↓↓↓

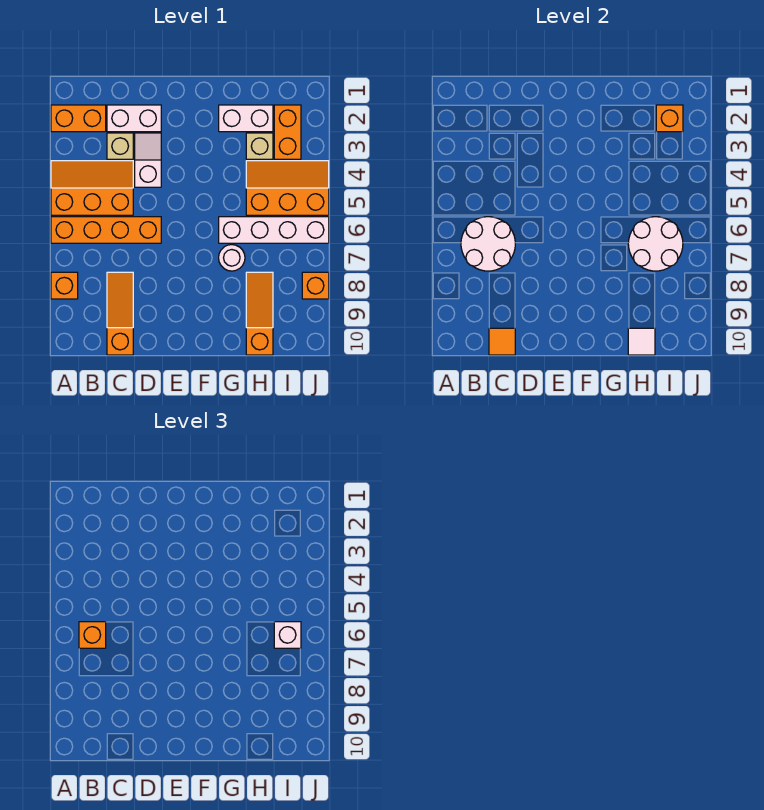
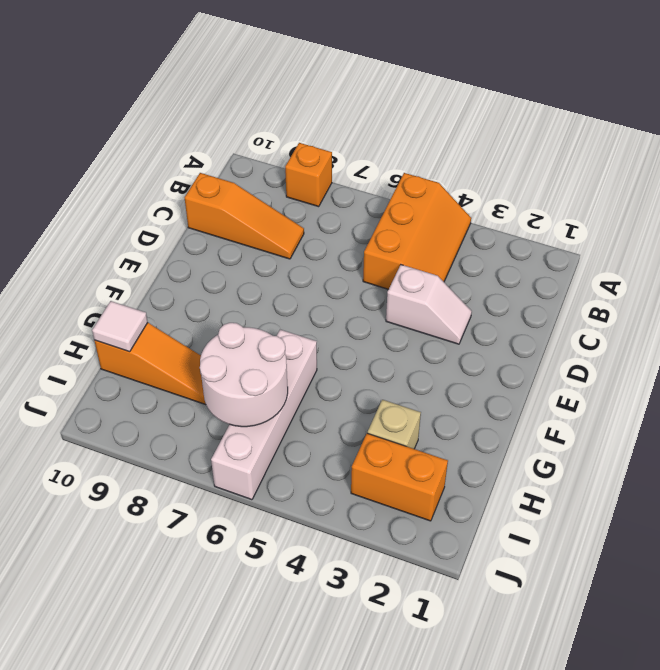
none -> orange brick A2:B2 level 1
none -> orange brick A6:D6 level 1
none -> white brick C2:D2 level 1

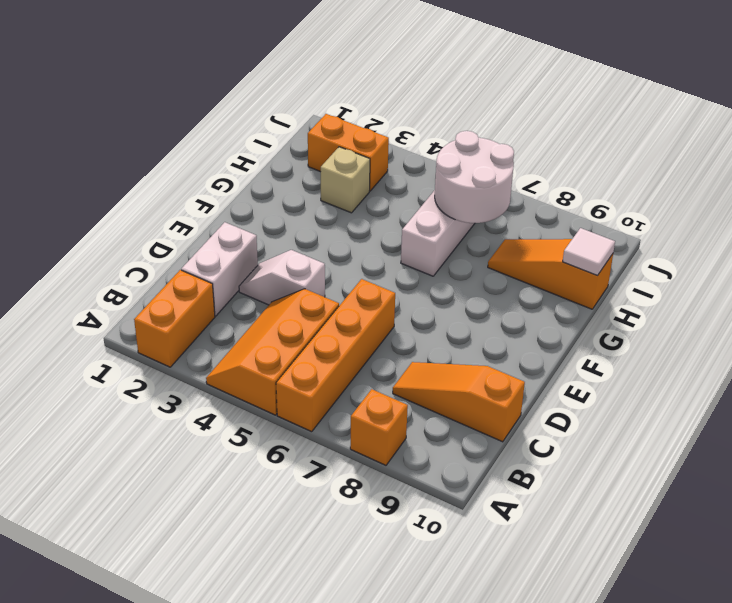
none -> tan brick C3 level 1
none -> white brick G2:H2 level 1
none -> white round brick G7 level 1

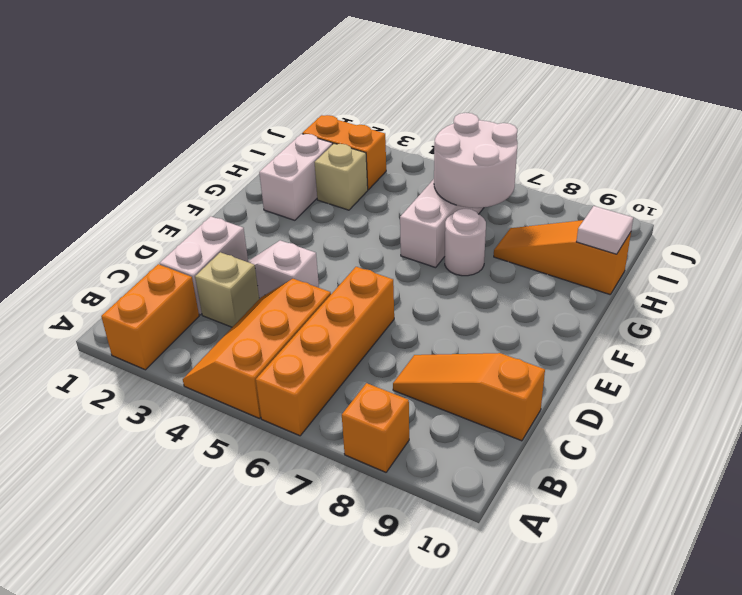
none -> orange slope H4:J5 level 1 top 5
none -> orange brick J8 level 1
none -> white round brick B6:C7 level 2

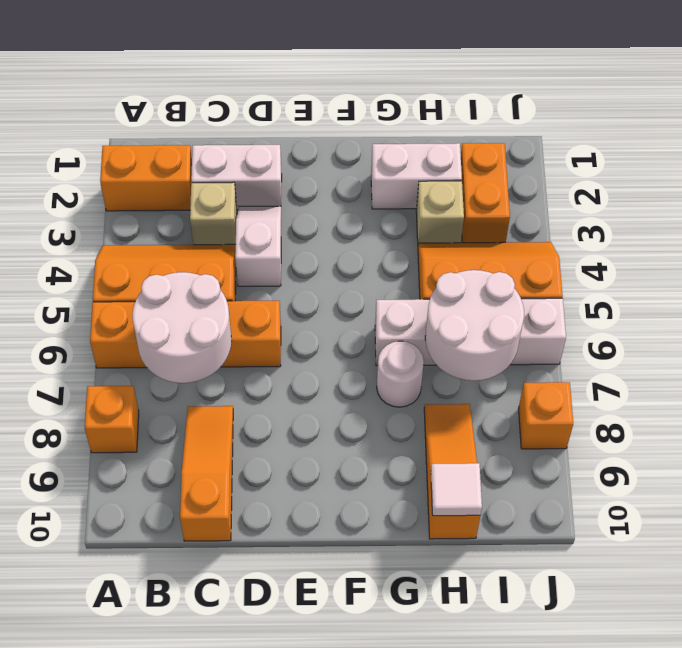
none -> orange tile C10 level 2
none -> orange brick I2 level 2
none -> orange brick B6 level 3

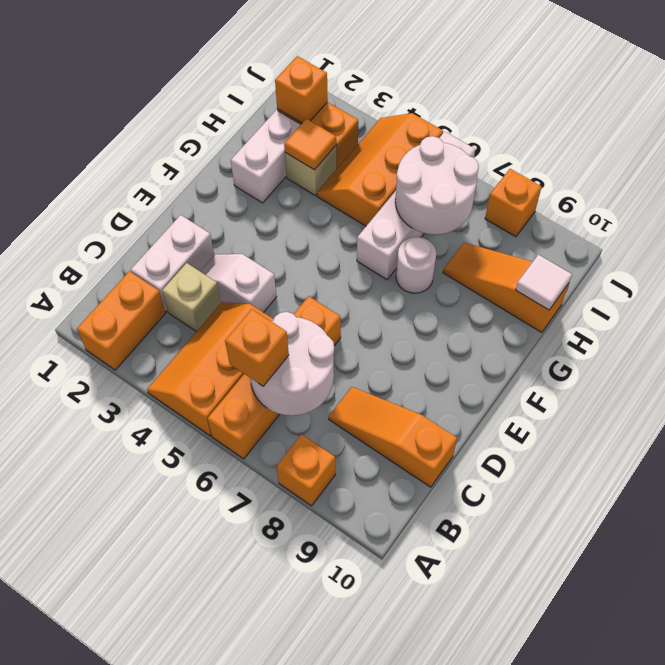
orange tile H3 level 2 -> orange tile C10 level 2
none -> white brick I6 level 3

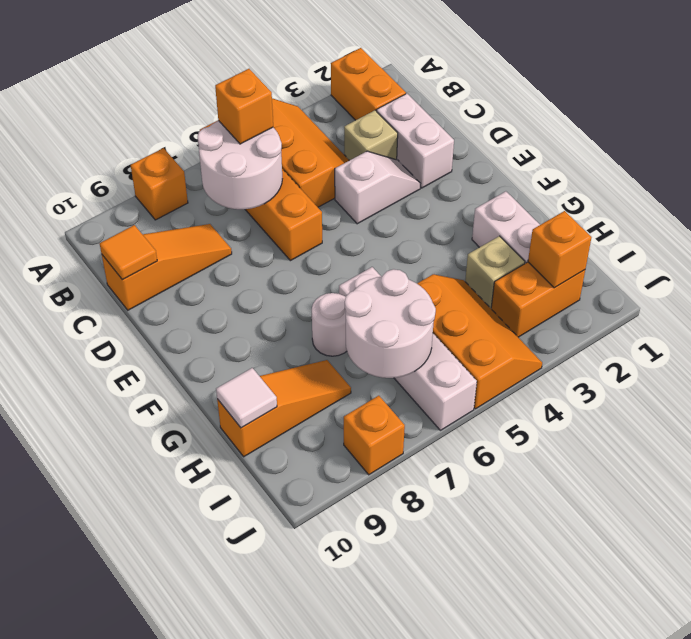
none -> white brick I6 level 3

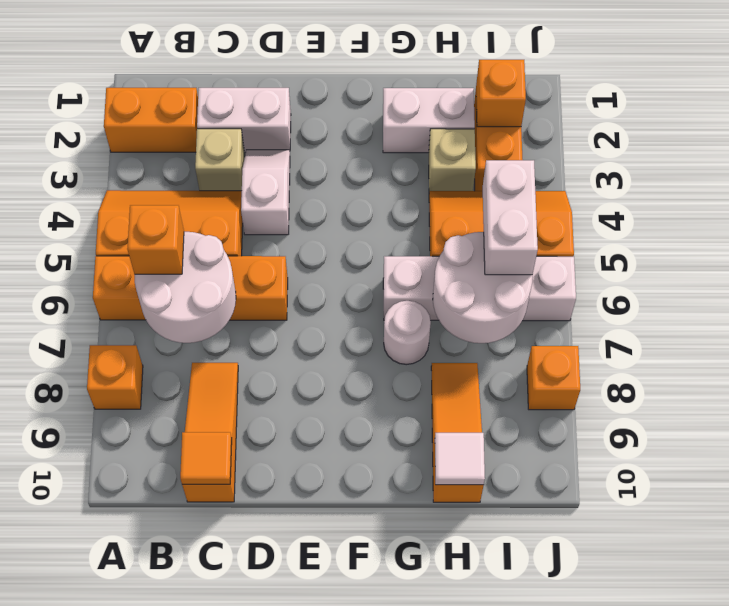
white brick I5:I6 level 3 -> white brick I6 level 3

↑↑↑

* Work instructions *
Your answer must be exactly the lines from the one with "none -> orange tile C10 level 2" through the last line of the entries, both included, with no pictures; please add nothing else.

* Solution to the problem *
none -> orange tile C10 level 2
none -> orange brick I2 level 2
none -> orange brick B6 level 3

orange tile H3 level 2 -> orange tile C10 level 2
none -> white brick I6 level 3

none -> white brick I6 level 3

white brick I5:I6 level 3 -> white brick I6 level 3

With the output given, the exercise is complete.